Dataset records.
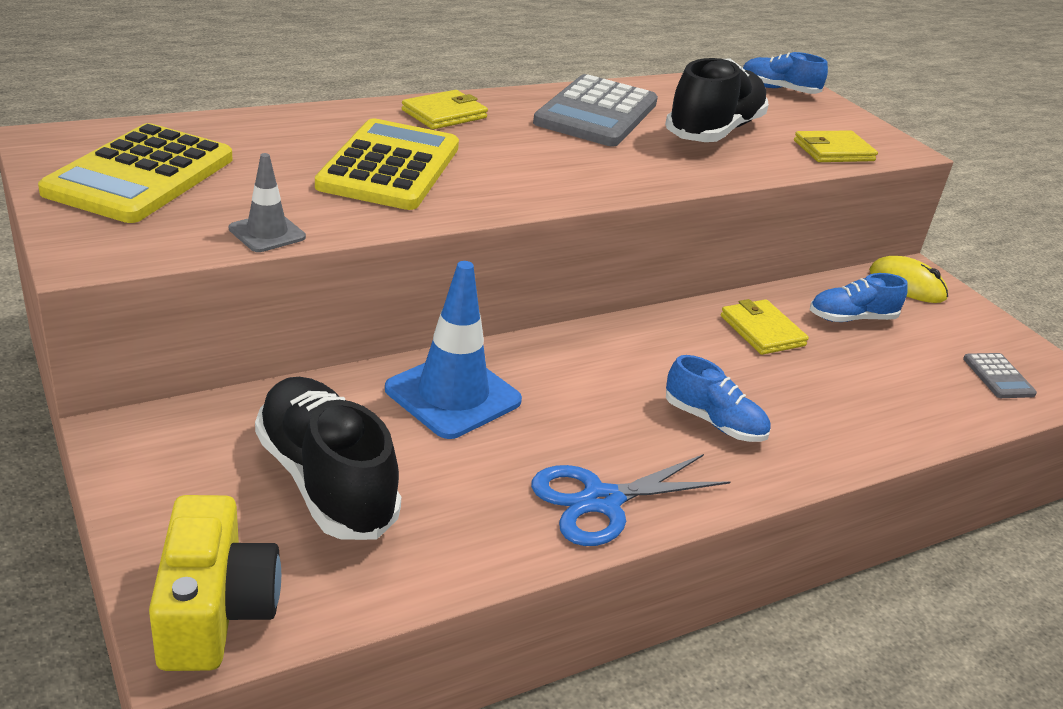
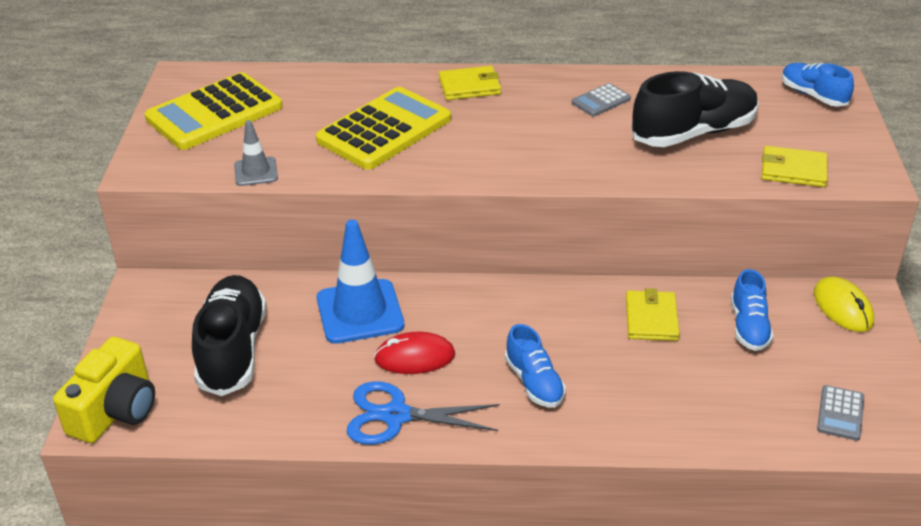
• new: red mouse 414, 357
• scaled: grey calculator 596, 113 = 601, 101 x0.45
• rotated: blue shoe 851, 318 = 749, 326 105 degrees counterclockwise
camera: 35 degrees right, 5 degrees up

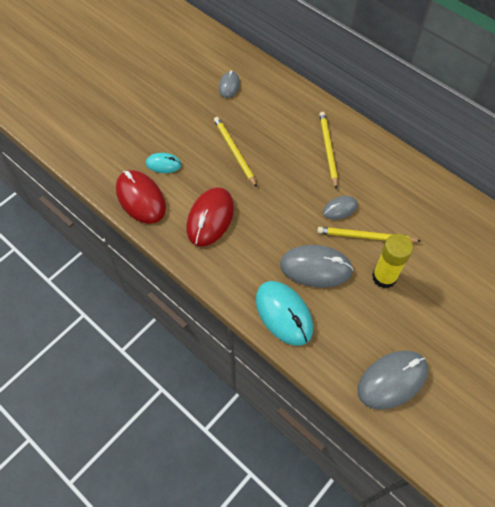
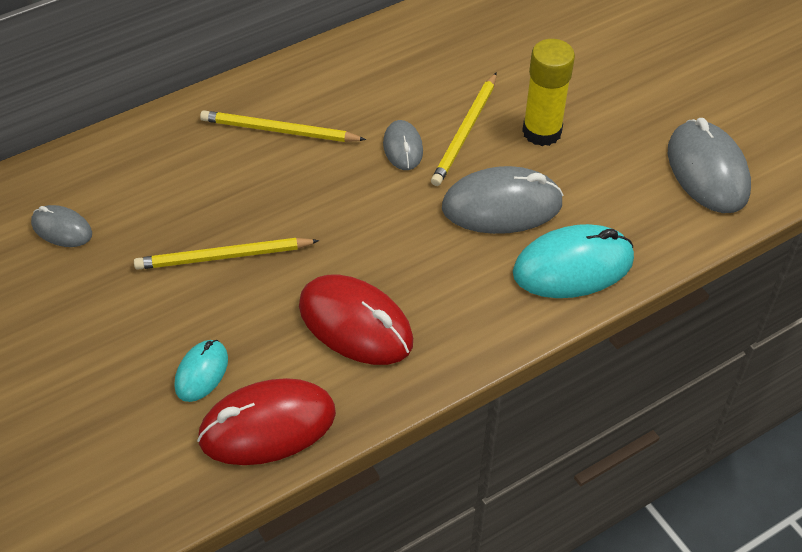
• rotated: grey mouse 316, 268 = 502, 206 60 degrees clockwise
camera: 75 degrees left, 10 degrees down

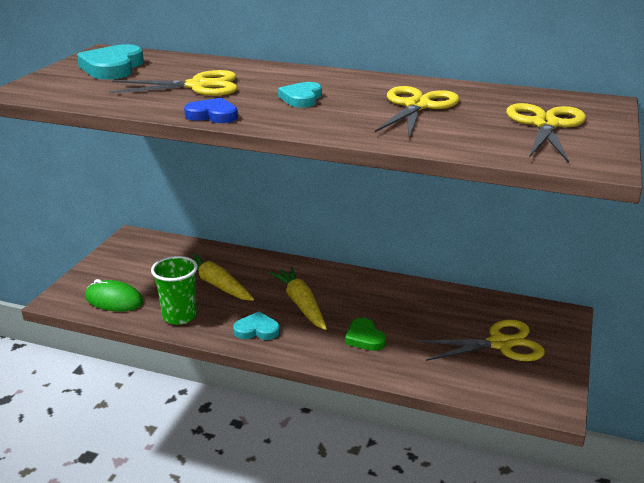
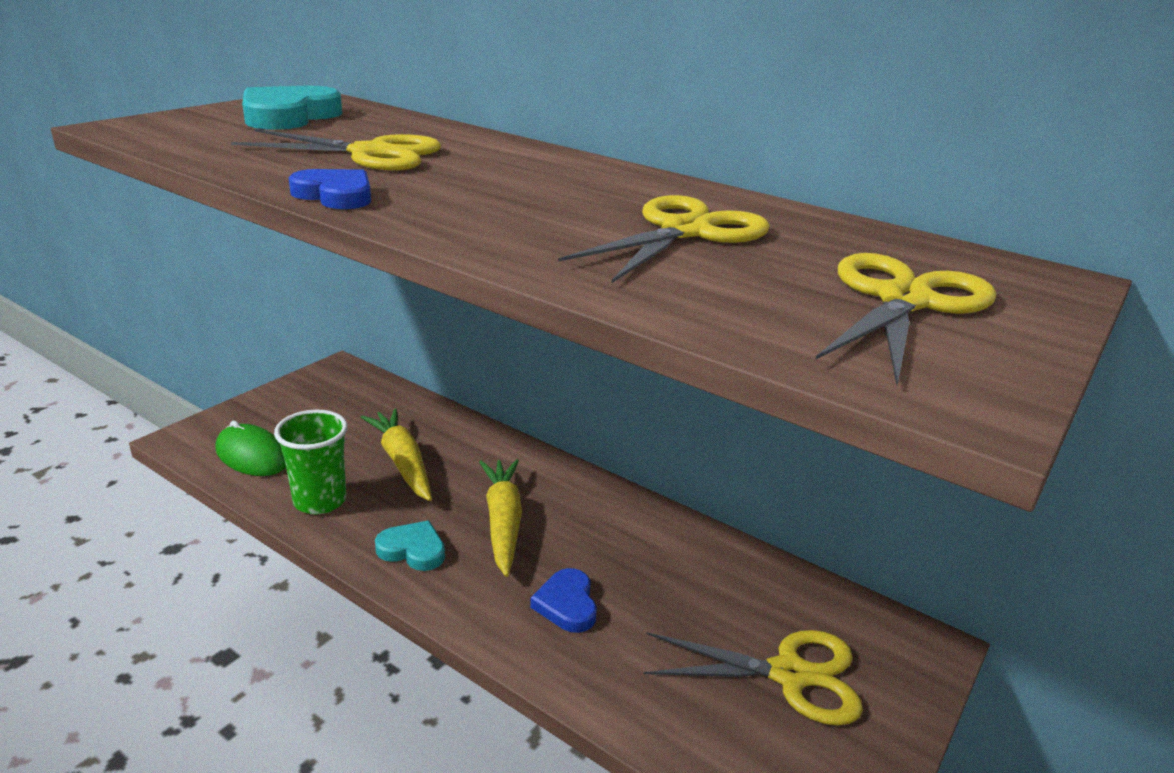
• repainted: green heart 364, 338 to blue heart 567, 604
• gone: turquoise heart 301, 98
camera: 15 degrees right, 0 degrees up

Task to carry out. Give only the number of lines in the entries that contain "right".

Your solution. 2